-- EXERCISE --
In the listing below, find every line containing "strawberry" and copy it out.

-- EXERCISE INPUT --
^^^^^^^^^^^^^^^^

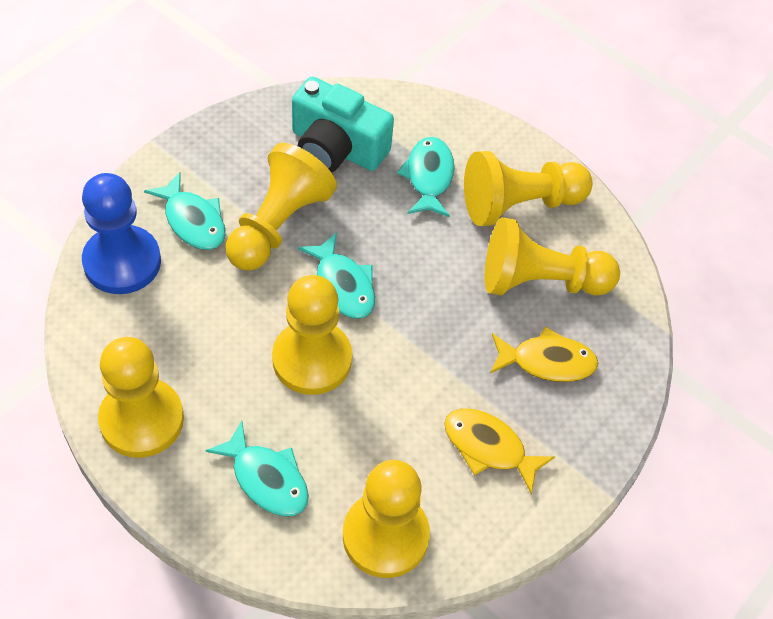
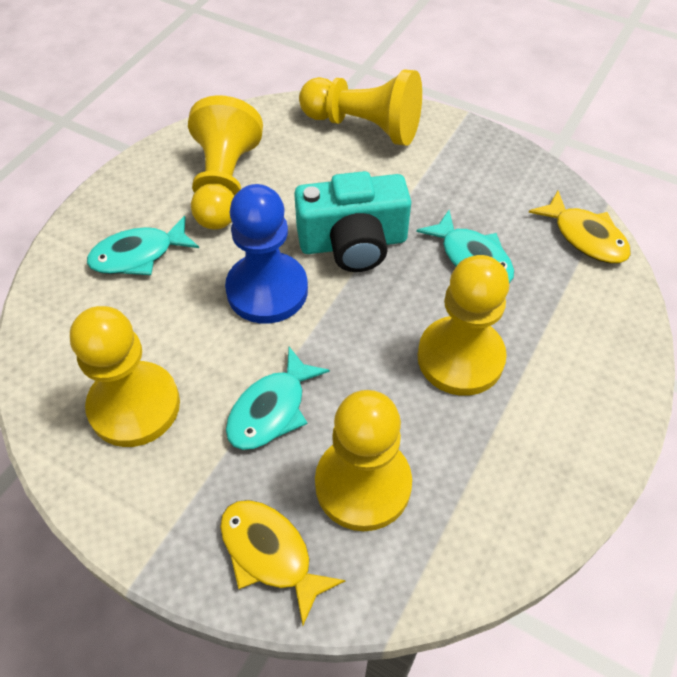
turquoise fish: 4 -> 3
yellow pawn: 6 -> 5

^^^^^^^^^^^^^^^^

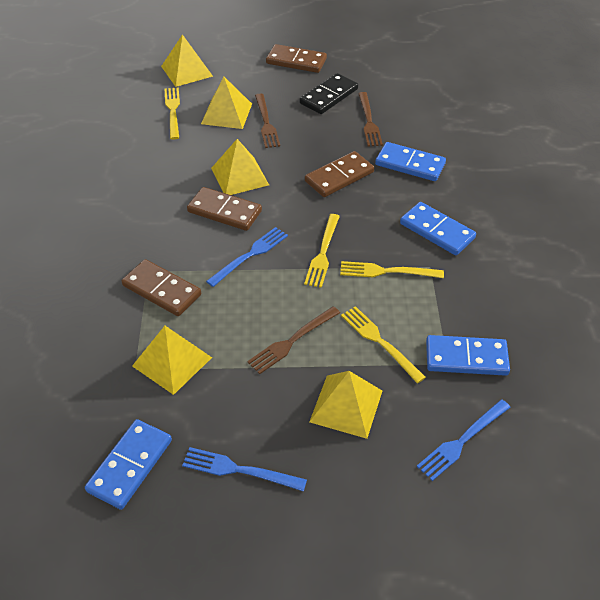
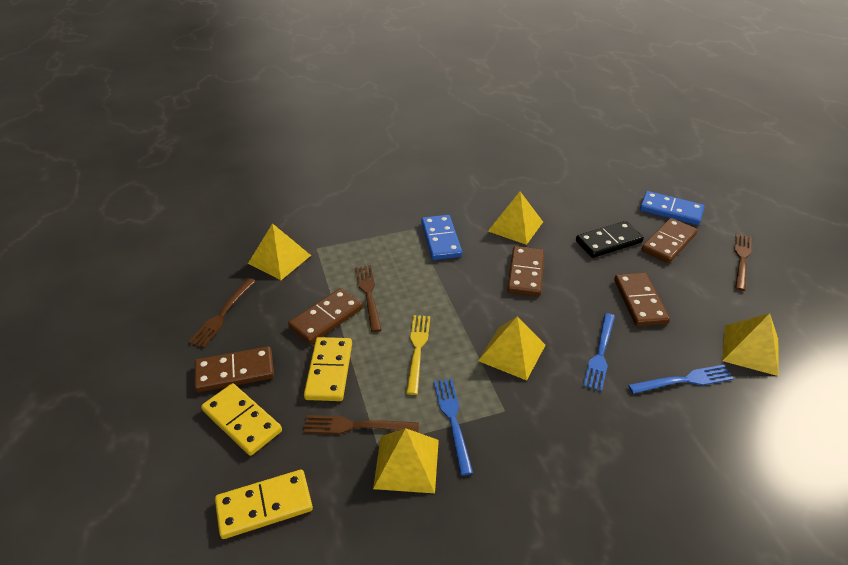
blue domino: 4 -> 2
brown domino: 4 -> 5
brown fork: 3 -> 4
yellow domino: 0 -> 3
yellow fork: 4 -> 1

^^^^^^^^^^^^^^^^

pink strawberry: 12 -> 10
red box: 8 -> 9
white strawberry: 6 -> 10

^^^^^^^^^^^^^^^^

-- ANSWER BOX --
pink strawberry: 12 -> 10
white strawberry: 6 -> 10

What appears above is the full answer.